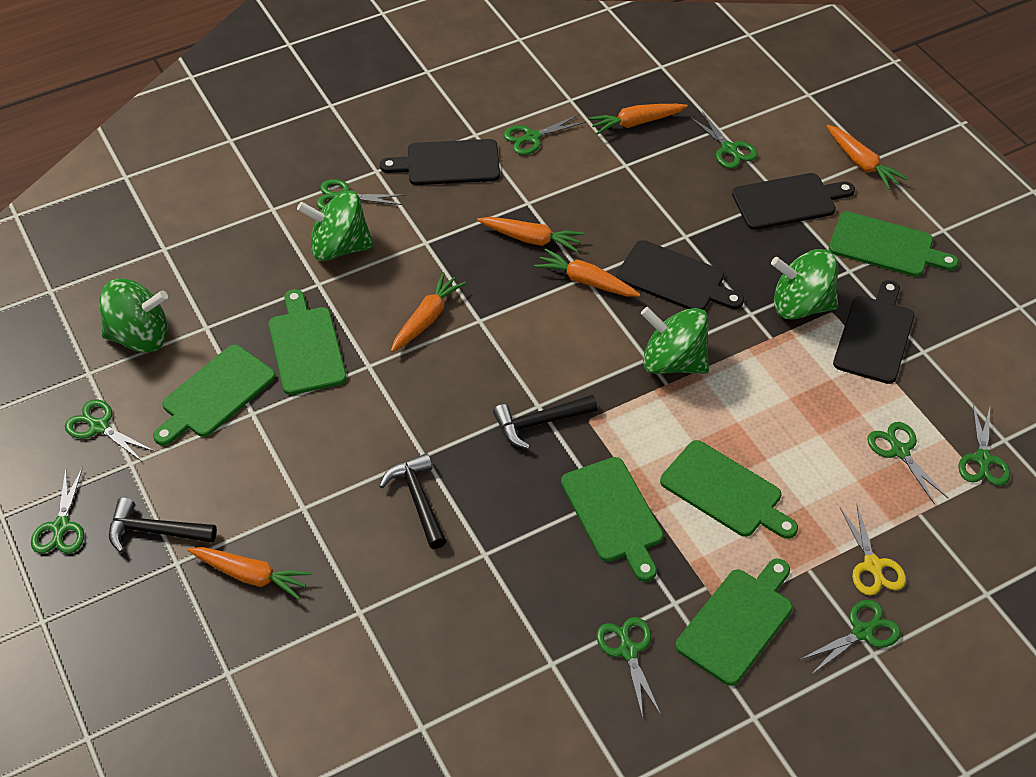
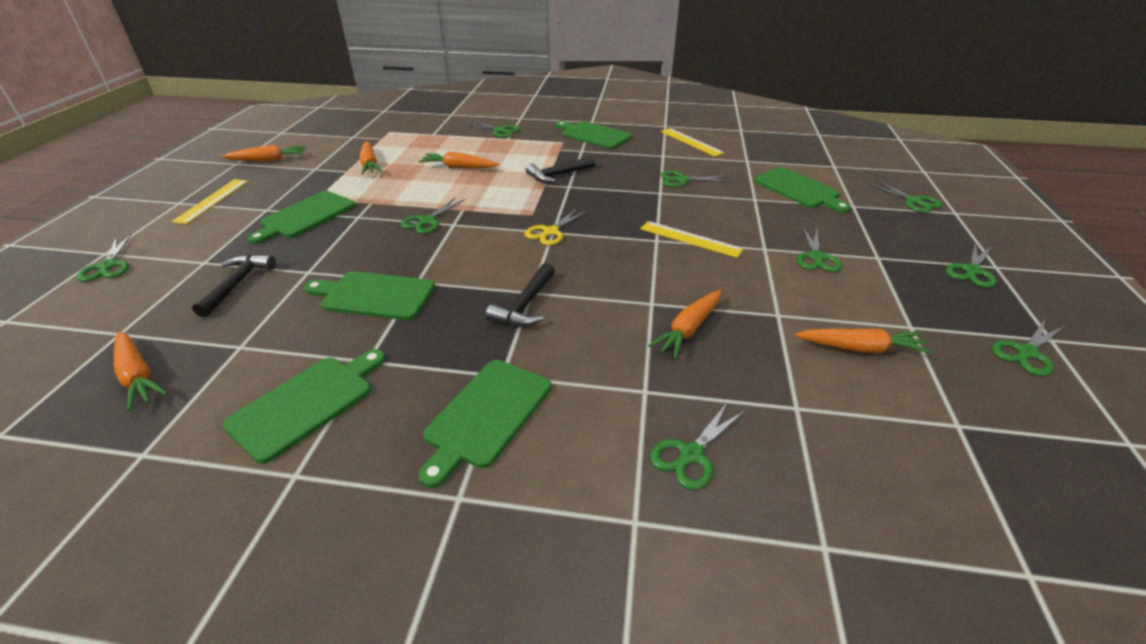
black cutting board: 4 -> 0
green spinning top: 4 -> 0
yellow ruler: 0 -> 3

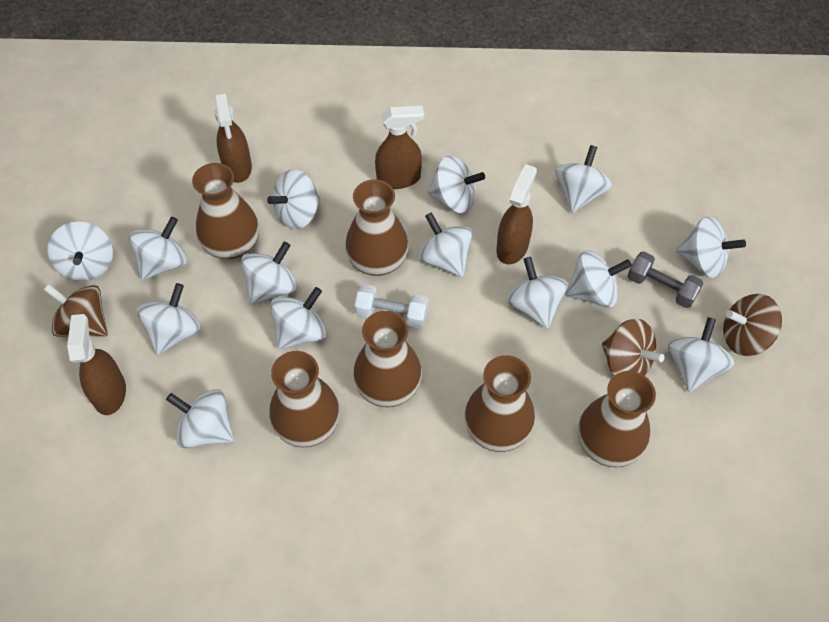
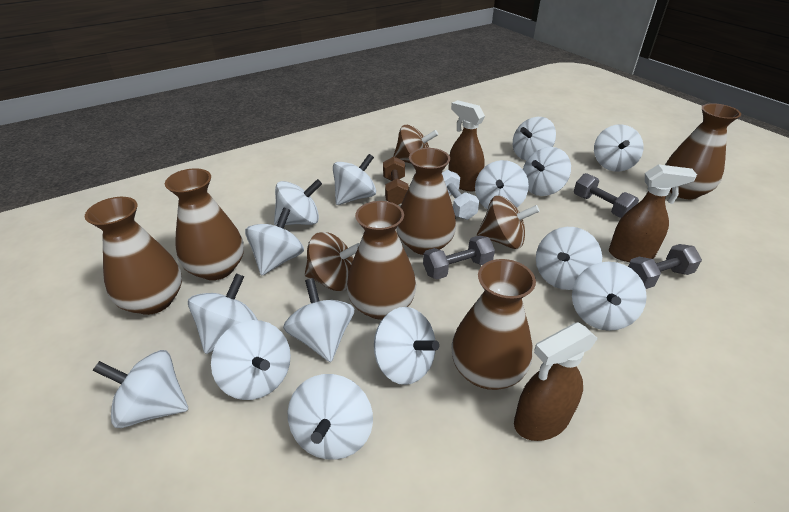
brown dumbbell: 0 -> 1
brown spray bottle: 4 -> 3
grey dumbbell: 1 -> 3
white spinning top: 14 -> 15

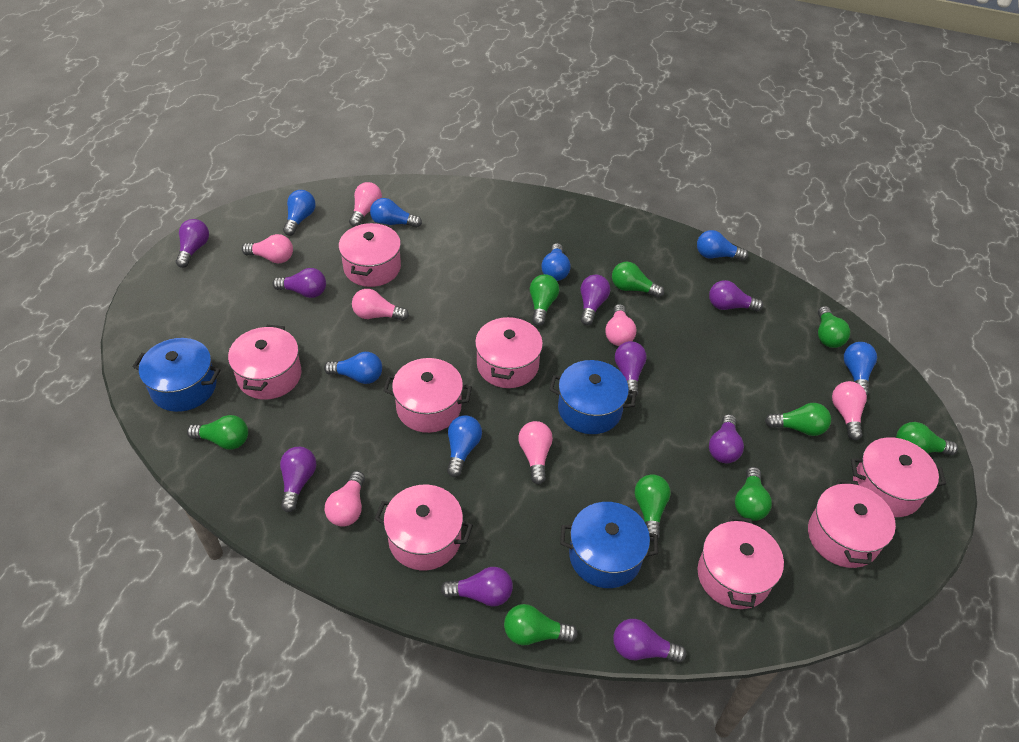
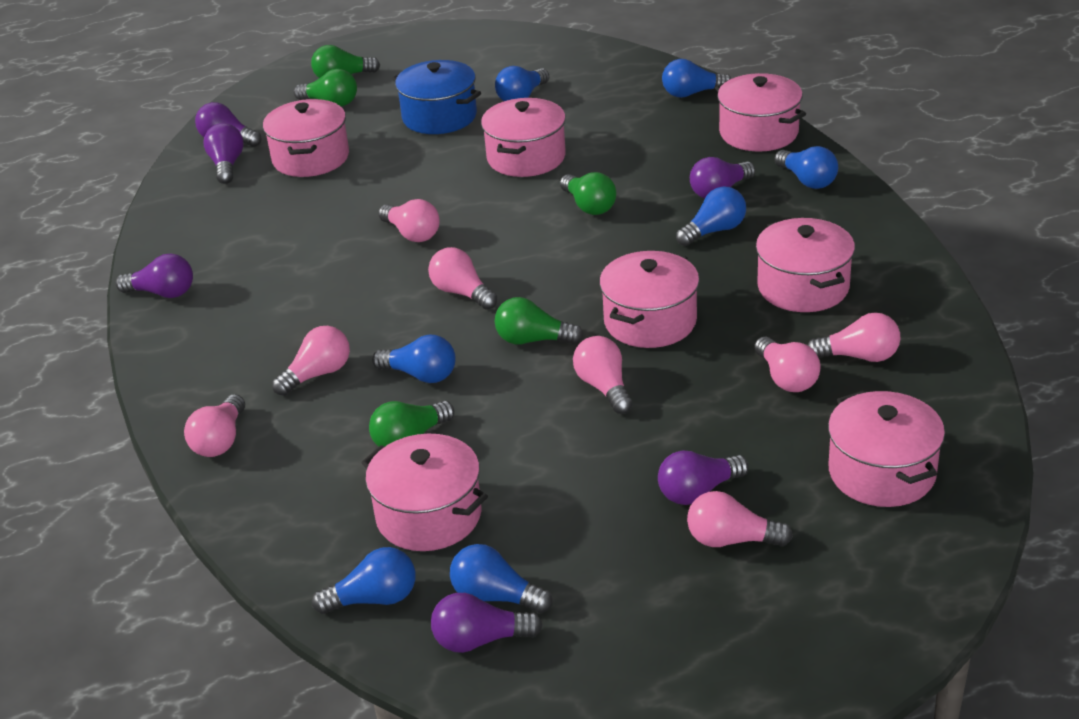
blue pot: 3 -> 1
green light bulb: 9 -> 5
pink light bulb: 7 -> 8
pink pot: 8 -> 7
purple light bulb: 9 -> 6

────────────────────

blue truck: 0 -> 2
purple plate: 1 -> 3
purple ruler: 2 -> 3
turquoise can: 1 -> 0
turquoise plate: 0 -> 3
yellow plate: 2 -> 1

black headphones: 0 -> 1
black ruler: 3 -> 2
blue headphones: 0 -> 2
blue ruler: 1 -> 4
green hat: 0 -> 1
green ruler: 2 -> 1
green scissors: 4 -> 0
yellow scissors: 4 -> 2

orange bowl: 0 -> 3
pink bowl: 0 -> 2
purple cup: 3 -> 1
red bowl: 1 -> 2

────────────────────

Directions: Produce an exact reproduction of the listing above, limited to the lines starting at the line with "black cutting board: 4 -> 0" and ending at the line with "purple light bulb: 9 -> 6", both kept, with every picture left out.

Result for this task:
black cutting board: 4 -> 0
green spinning top: 4 -> 0
yellow ruler: 0 -> 3

brown dumbbell: 0 -> 1
brown spray bottle: 4 -> 3
grey dumbbell: 1 -> 3
white spinning top: 14 -> 15

blue pot: 3 -> 1
green light bulb: 9 -> 5
pink light bulb: 7 -> 8
pink pot: 8 -> 7
purple light bulb: 9 -> 6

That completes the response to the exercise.